EXERCISE BRIEF: Go over each line of the entries below, count those with "size", and give only the count.

-- RECORDS FOR THE TASK follows --

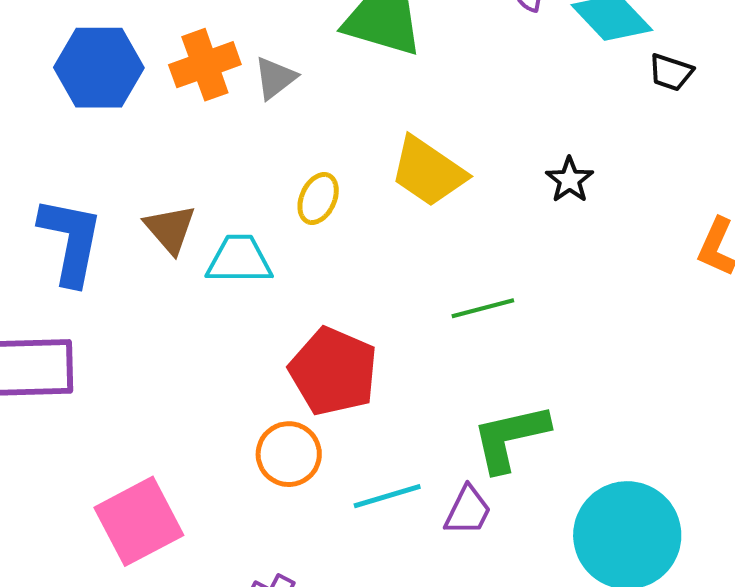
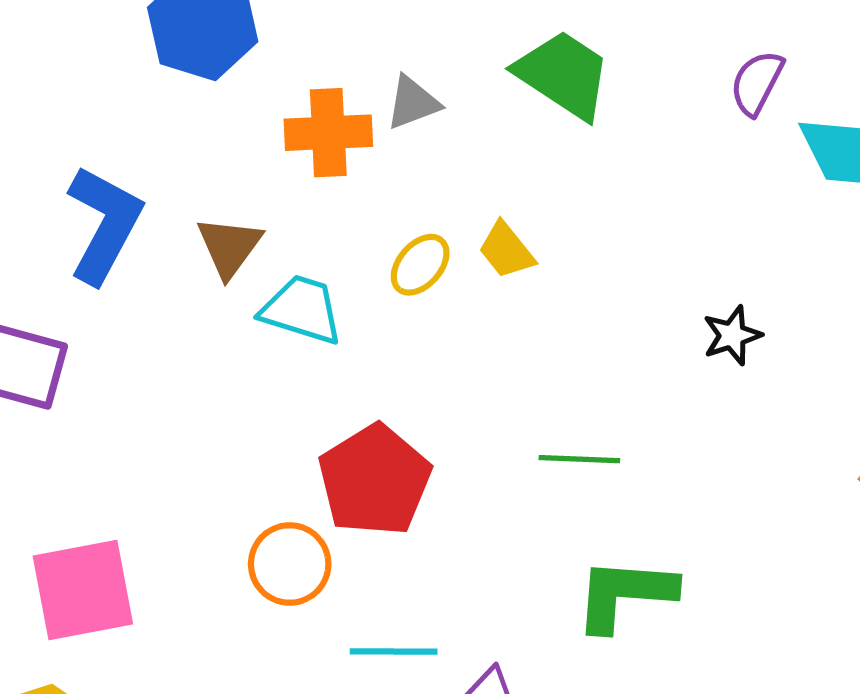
orange cross: (205, 65) -> (328, 133), moved
yellow trapezoid: (428, 172) -> (506, 250), moved, size x0.6
green L-shape: (510, 438) -> (625, 594), moved

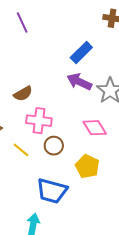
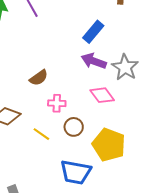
pink cross: (39, 121) -> (57, 103), size x0.7
pink diamond: (95, 128) -> (102, 95), moved
yellow pentagon: (87, 166) -> (109, 145), size x1.4

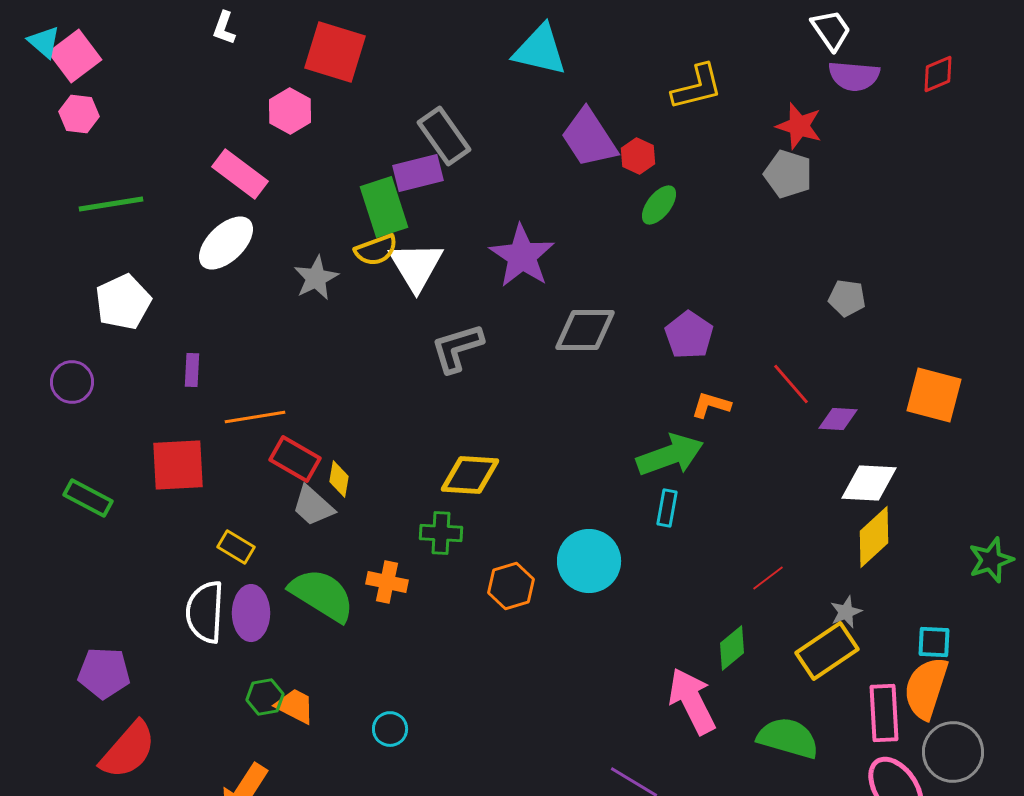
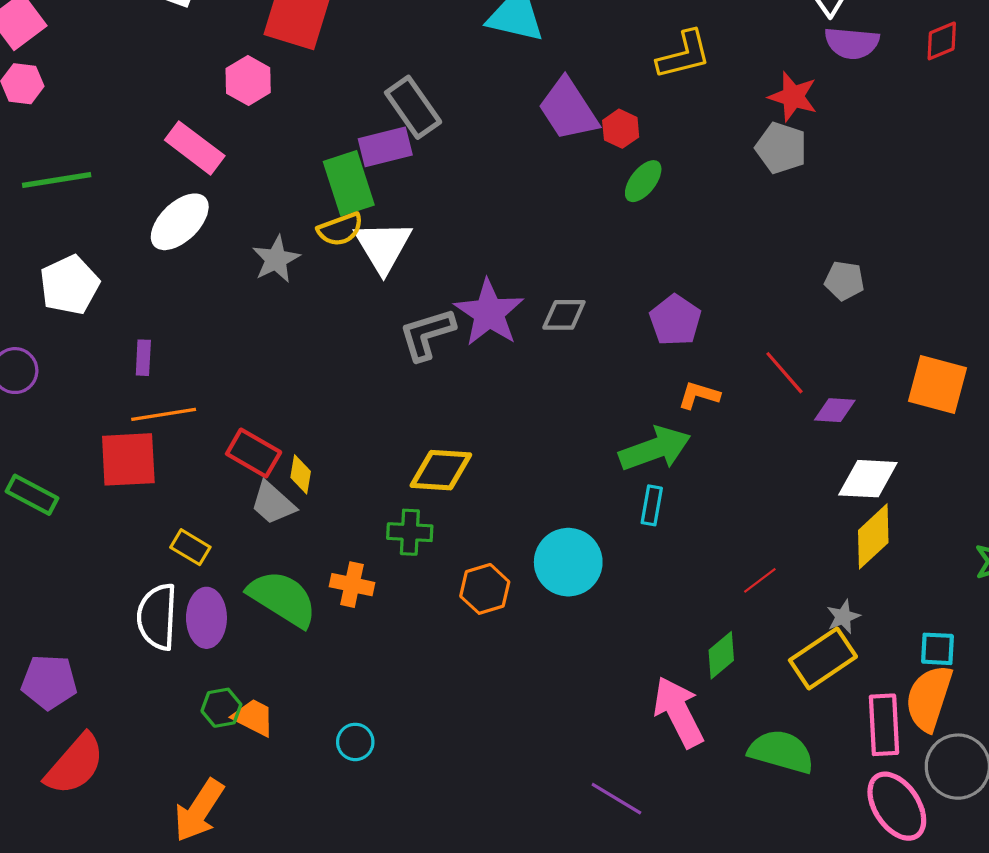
purple star: (522, 256) -> (489, 313), moved
gray diamond: (585, 330) -> (564, 315), size x0.7
orange line: (255, 417) -> (164, 414), moved

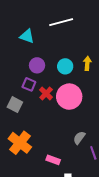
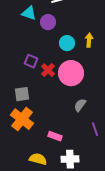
purple circle: (37, 65) -> (48, 22), moved
gray square: (15, 105) -> (22, 94), moved, turned -35
gray semicircle: (79, 138) -> (80, 105), moved

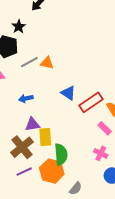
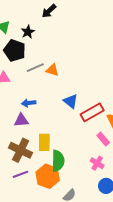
purple triangle: (32, 124) -> (21, 120), moved
brown cross: (22, 147) -> (21, 150), turned -30

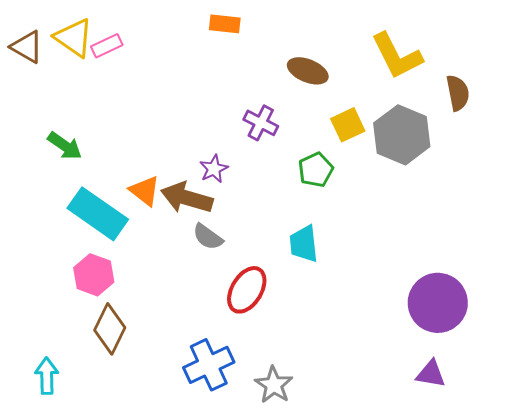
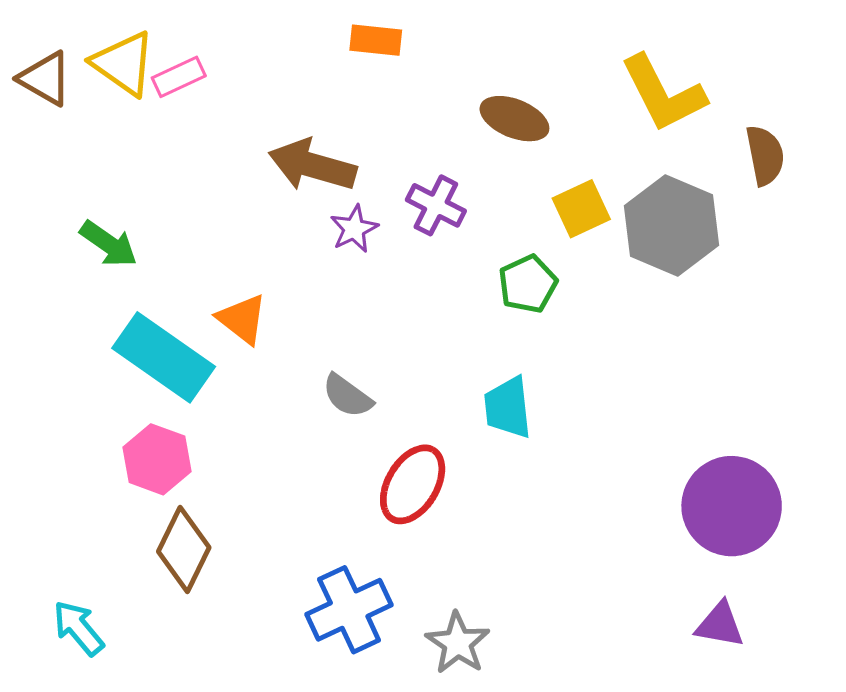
purple star: (214, 169) -> (354, 229), moved
brown arrow: (187, 198) -> (312, 165), moved
cyan arrow: (47, 376) -> (79, 628), turned -39

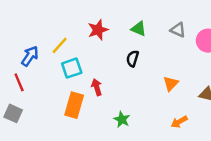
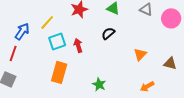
black semicircle: (133, 59) -> (108, 33), turned 32
red line: (19, 82) -> (13, 53), turned 42
red arrow: (97, 87) -> (78, 45), moved

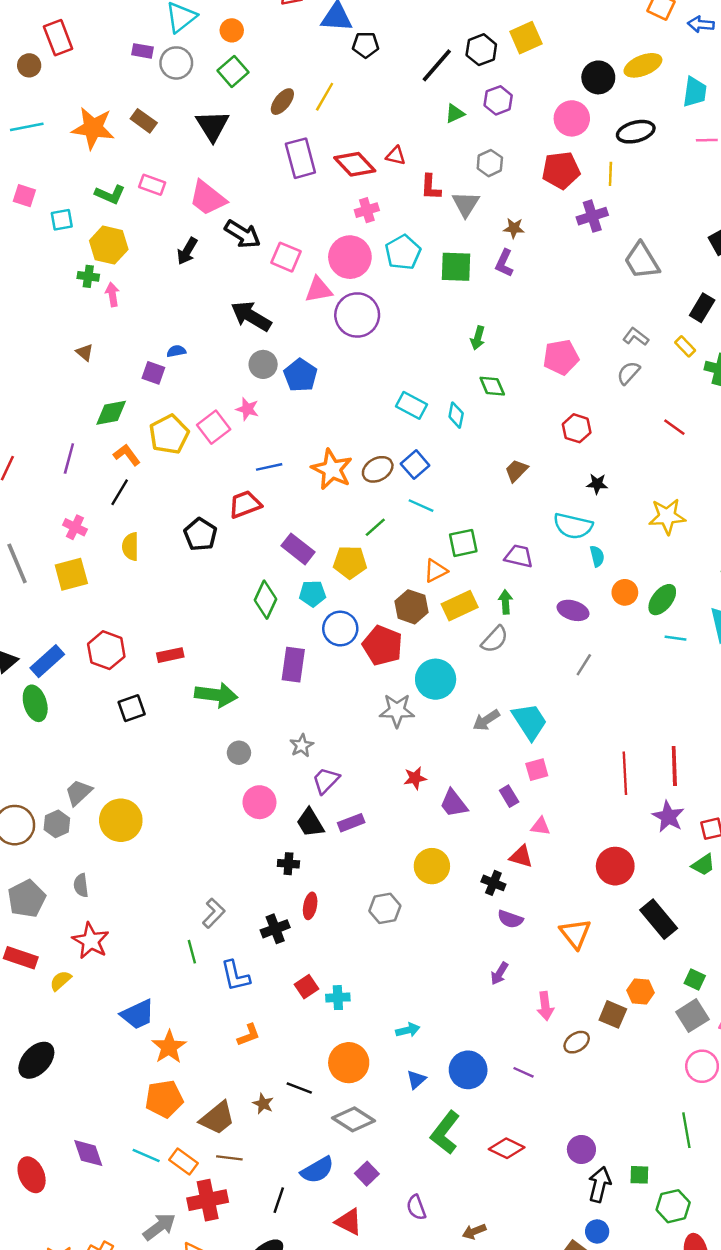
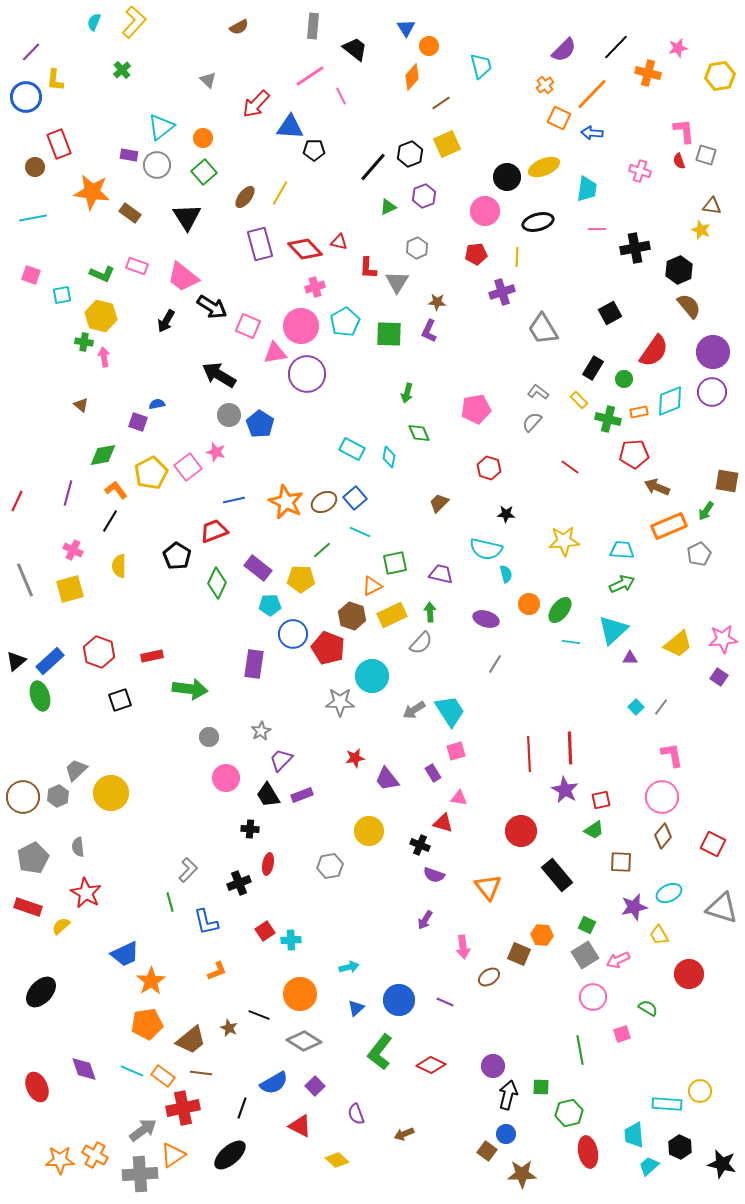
orange star: (93, 128) -> (92, 192), moved
red pentagon: (561, 170) -> (476, 254), size x0.7
green diamond: (265, 600) -> (217, 583), moved

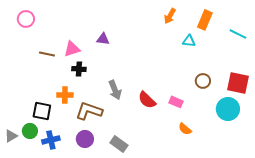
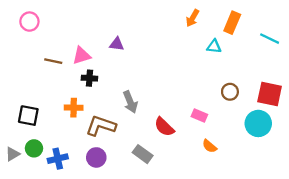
red semicircle: (147, 100) -> (164, 127), moved
black square: (42, 111) -> (28, 116), moved
gray rectangle: (119, 144) -> (143, 154), moved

-- RECORDS FOR THE TASK concluded --

RESULT: 5